● **Provided material**:
------------------------------------
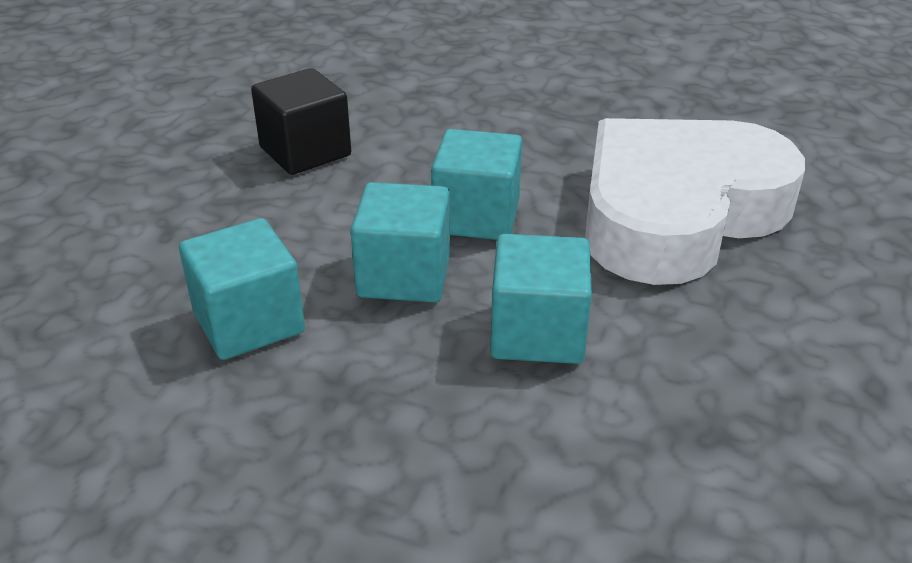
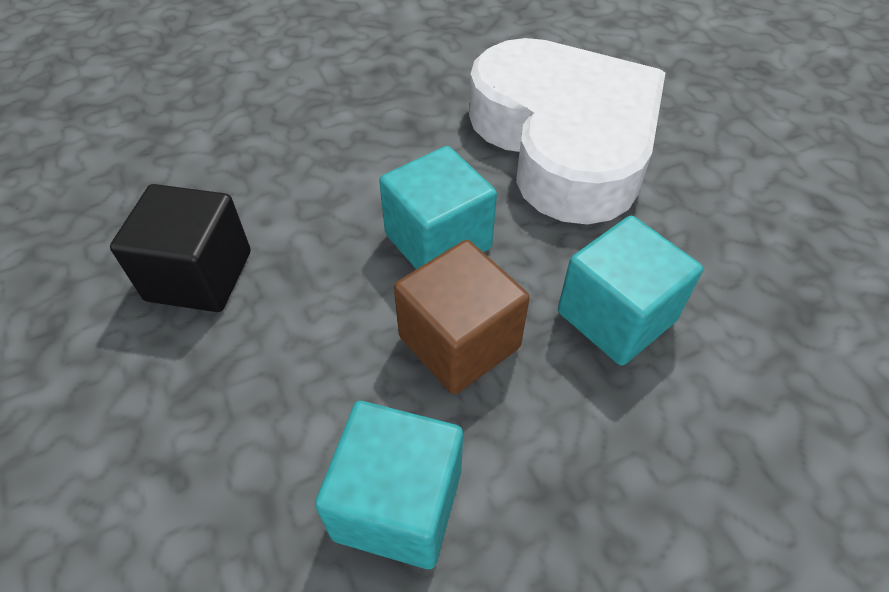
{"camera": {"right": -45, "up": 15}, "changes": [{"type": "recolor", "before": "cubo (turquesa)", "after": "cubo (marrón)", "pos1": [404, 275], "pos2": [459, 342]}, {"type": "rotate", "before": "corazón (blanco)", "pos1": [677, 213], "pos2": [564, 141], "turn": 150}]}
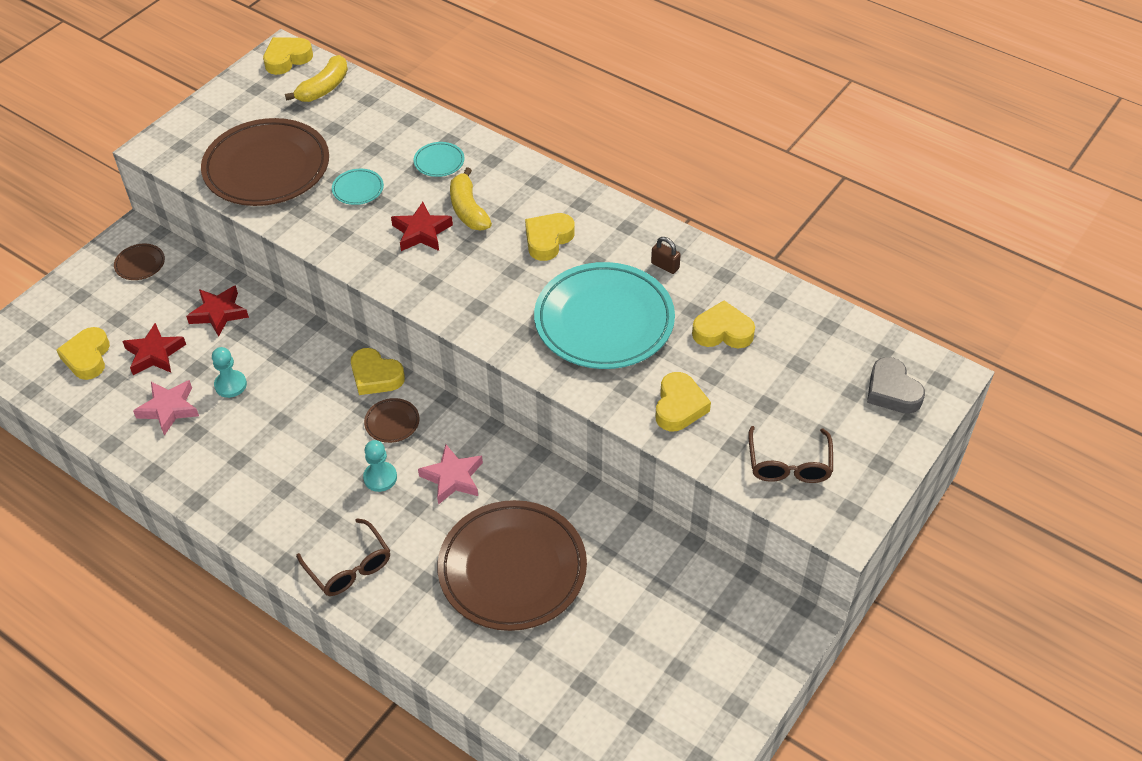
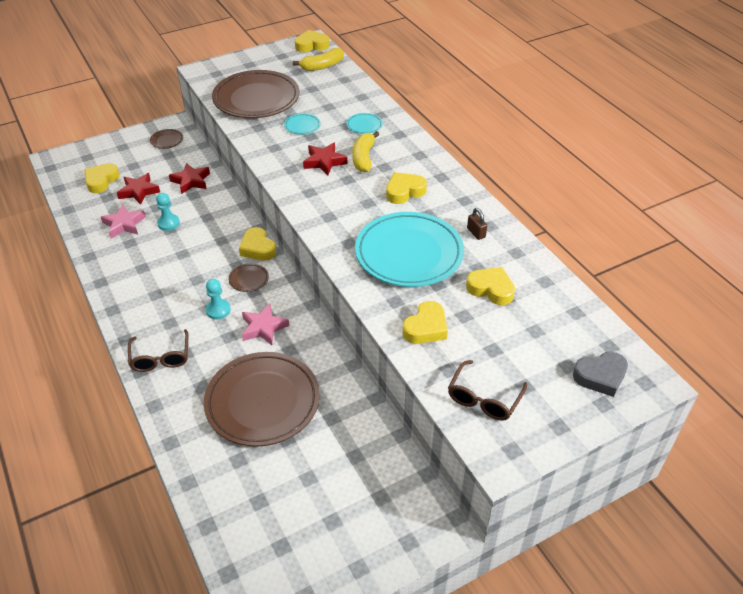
{"camera": {"right": 25, "up": -5}, "changes": [{"type": "rotate", "before": "corazón (gris)", "pos1": [892, 391], "pos2": [600, 376], "turn": -105}]}
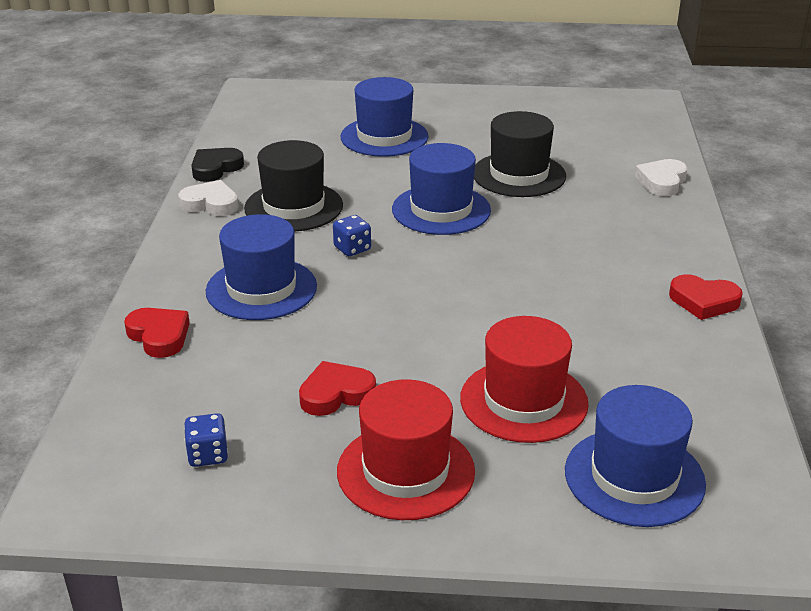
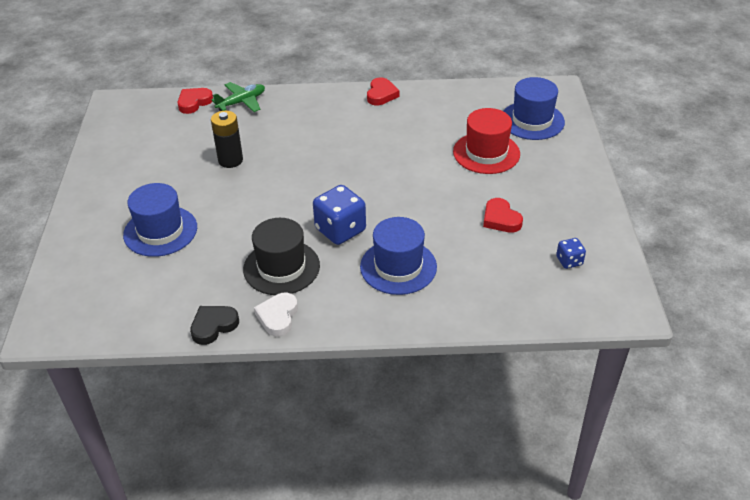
{"camera": {"right": -95, "up": 10}, "changes": [{"type": "move", "before": "corazón (rojo)", "pos1": [159, 336], "pos2": [194, 102]}, {"type": "rotate", "before": "corazón (negro)", "pos1": [215, 168], "pos2": [213, 326], "turn": 105}, {"type": "resize", "before": "dado (azul)", "pos1": [352, 249], "pos2": [340, 230], "scale": 1.92}, {"type": "delete", "before": "sombrero (rojo)", "pos1": [405, 471]}, {"type": "delete", "before": "sombrero (azul)", "pos1": [441, 210]}, {"type": "replace", "before": "sombrero (negro)", "after": "pila (negro)", "pos1": [519, 175], "pos2": [230, 160]}, {"type": "replace", "before": "corazón (blanco)", "after": "avión (verde)", "pos1": [662, 181], "pos2": [241, 102]}]}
------------------------------------
● **Brief**: Your response should reproduce the entire listing verbatim, minus the pictures.

● **Output for this task**:
{"camera": {"right": -45, "up": 15}, "changes": [{"type": "recolor", "before": "cubo (turquesa)", "after": "cubo (marrón)", "pos1": [404, 275], "pos2": [459, 342]}, {"type": "rotate", "before": "corazón (blanco)", "pos1": [677, 213], "pos2": [564, 141], "turn": 150}]}
{"camera": {"right": 25, "up": -5}, "changes": [{"type": "rotate", "before": "corazón (gris)", "pos1": [892, 391], "pos2": [600, 376], "turn": -105}]}
{"camera": {"right": -95, "up": 10}, "changes": [{"type": "move", "before": "corazón (rojo)", "pos1": [159, 336], "pos2": [194, 102]}, {"type": "rotate", "before": "corazón (negro)", "pos1": [215, 168], "pos2": [213, 326], "turn": 105}, {"type": "resize", "before": "dado (azul)", "pos1": [352, 249], "pos2": [340, 230], "scale": 1.92}, {"type": "delete", "before": "sombrero (rojo)", "pos1": [405, 471]}, {"type": "delete", "before": "sombrero (azul)", "pos1": [441, 210]}, {"type": "replace", "before": "sombrero (negro)", "after": "pila (negro)", "pos1": [519, 175], "pos2": [230, 160]}, {"type": "replace", "before": "corazón (blanco)", "after": "avión (verde)", "pos1": [662, 181], "pos2": [241, 102]}]}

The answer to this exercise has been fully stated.